WHAT YOU WILL DO
In the records below, find the line that contains "(540, 277) = (336, 335): white" and the line that contains "(621, 364) = (228, 352): green". Set down exactly those lines and every line between them, and nothing more.

(Colored object listings)
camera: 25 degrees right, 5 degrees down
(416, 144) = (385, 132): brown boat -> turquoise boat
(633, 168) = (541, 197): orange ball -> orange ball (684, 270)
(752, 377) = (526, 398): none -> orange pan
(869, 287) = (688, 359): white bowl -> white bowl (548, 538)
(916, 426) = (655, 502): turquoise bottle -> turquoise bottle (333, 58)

--

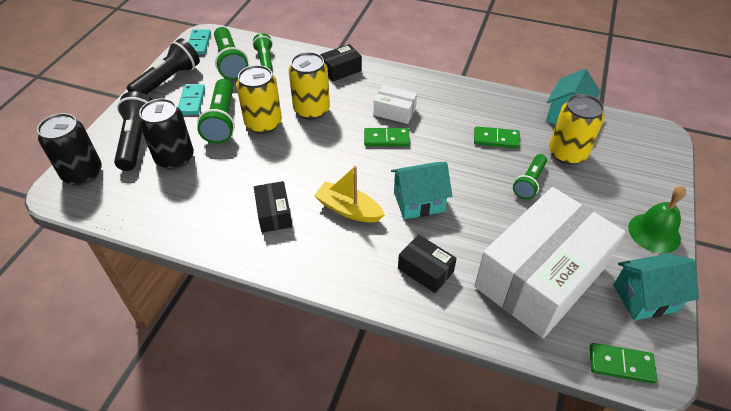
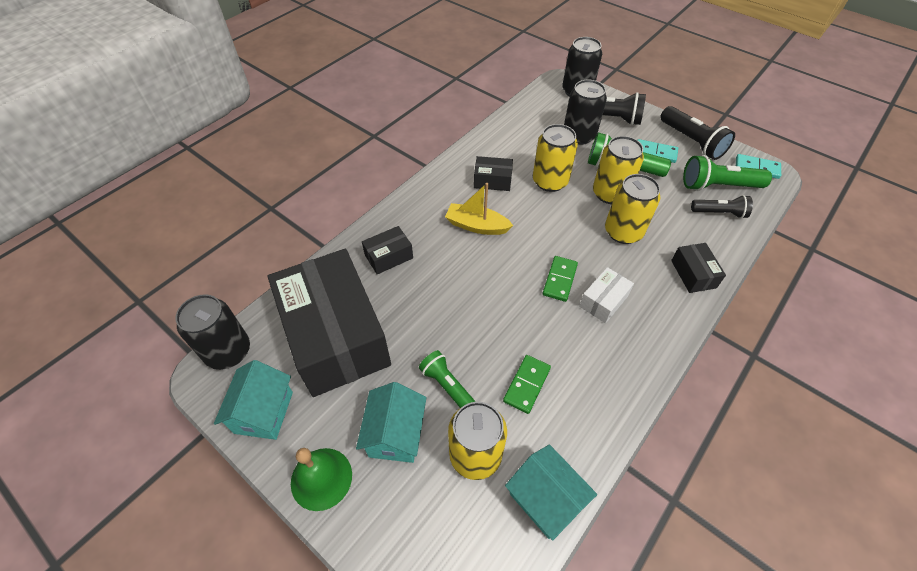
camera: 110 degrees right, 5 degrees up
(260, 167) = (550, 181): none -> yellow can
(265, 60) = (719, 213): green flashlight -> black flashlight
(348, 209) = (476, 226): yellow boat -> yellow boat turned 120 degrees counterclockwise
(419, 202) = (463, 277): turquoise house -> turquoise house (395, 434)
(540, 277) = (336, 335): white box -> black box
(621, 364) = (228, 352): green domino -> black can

THE ANSWER
(540, 277) = (336, 335): white box -> black box
(621, 364) = (228, 352): green domino -> black can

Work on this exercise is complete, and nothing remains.